[Problem to solve]: The lines below, from the first through the one containing "camera: 20 degrees right, 5 degrees down", are to be given again exactly, with pictures left out and nothing added.

Data extracted from a collection:
+ + + + +

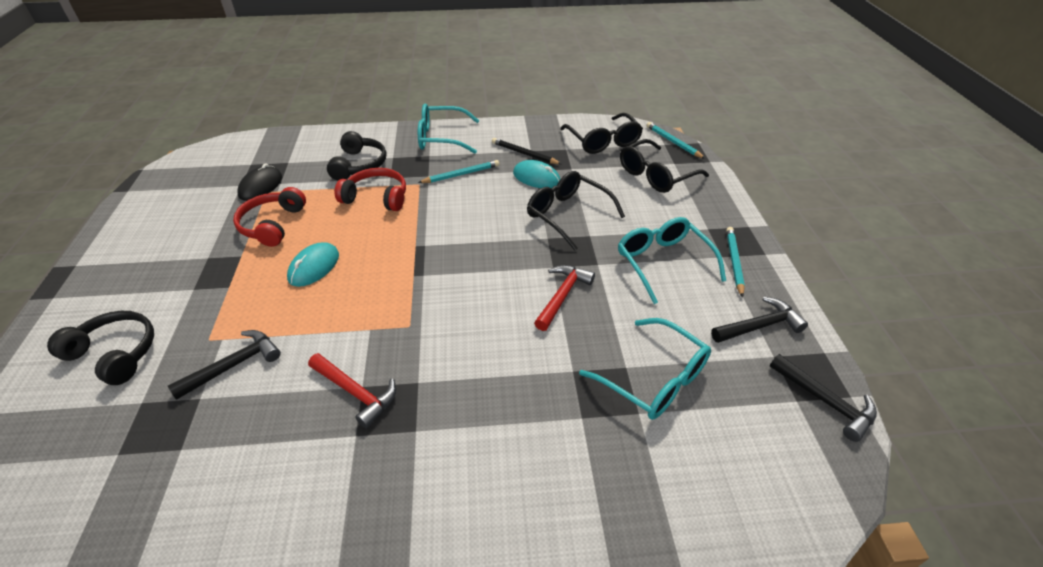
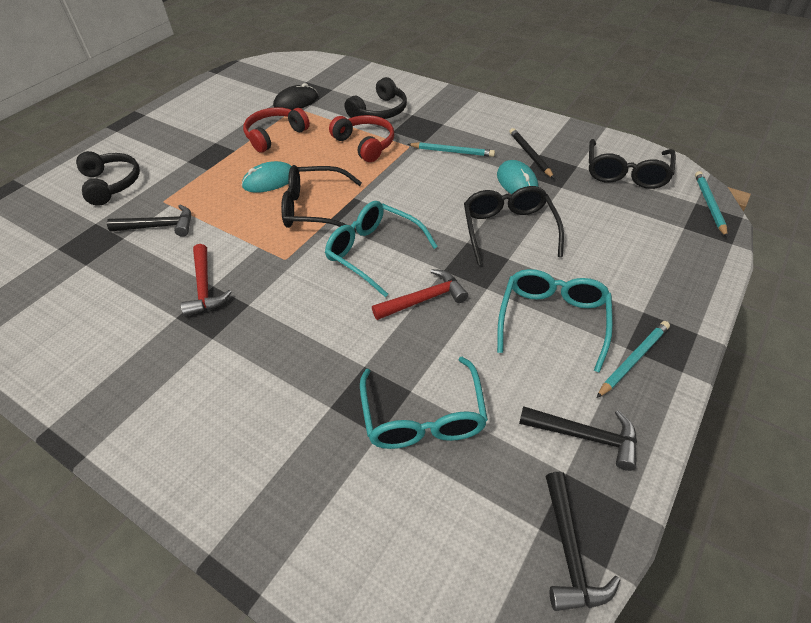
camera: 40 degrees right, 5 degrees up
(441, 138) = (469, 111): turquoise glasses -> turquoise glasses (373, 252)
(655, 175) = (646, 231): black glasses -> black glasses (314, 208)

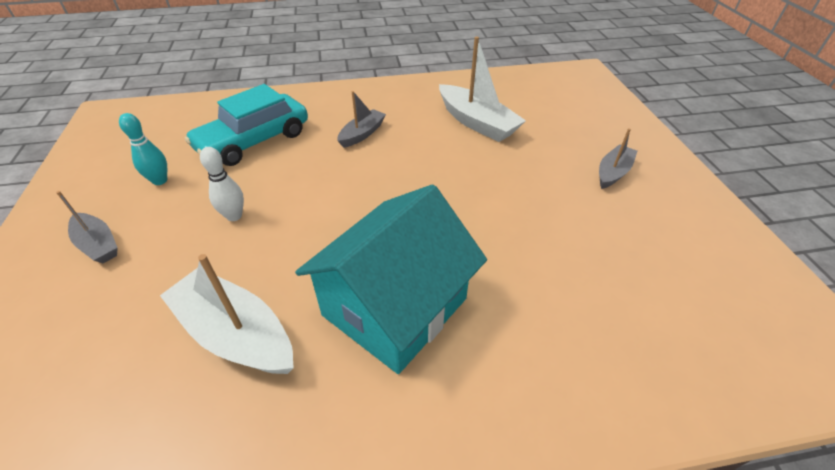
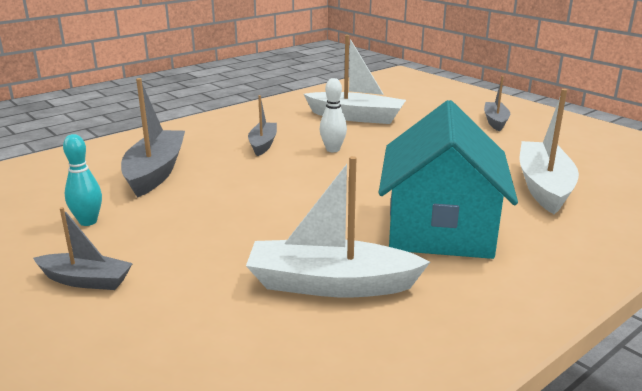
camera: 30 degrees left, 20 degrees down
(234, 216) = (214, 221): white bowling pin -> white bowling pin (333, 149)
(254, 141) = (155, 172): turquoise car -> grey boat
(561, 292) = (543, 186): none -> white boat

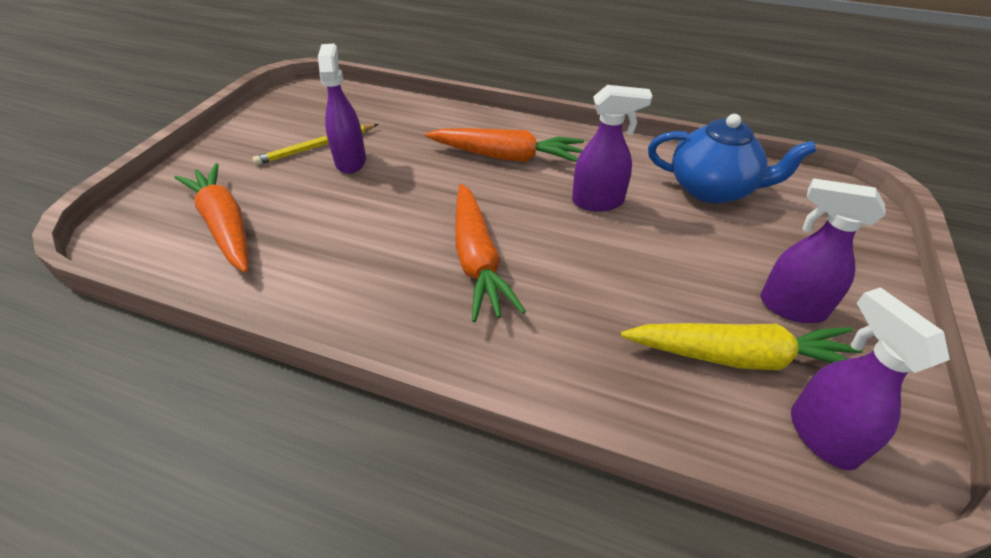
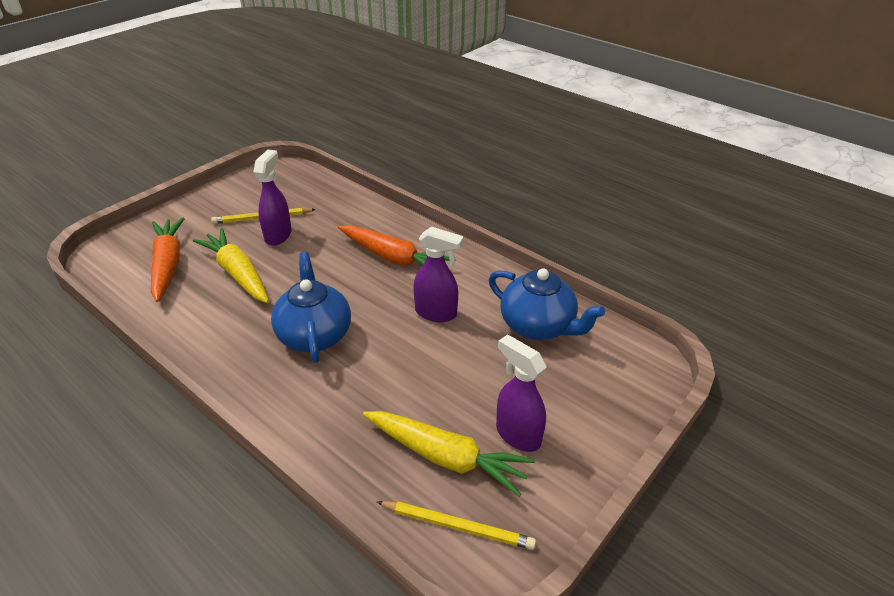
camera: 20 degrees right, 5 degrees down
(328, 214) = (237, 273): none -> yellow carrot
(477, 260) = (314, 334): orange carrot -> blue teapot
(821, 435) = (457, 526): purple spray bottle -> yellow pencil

+ + + + +

[Finished task]:
camera: 40 degrees right, 5 degrees up
(441, 138) = (469, 111): turquoise glasses -> turquoise glasses (373, 252)
(655, 175) = (646, 231): black glasses -> black glasses (314, 208)

camera: 30 degrees left, 20 degrees down
(234, 216) = (214, 221): white bowling pin -> white bowling pin (333, 149)
(254, 141) = (155, 172): turquoise car -> grey boat
(561, 292) = (543, 186): none -> white boat

camera: 20 degrees right, 5 degrees down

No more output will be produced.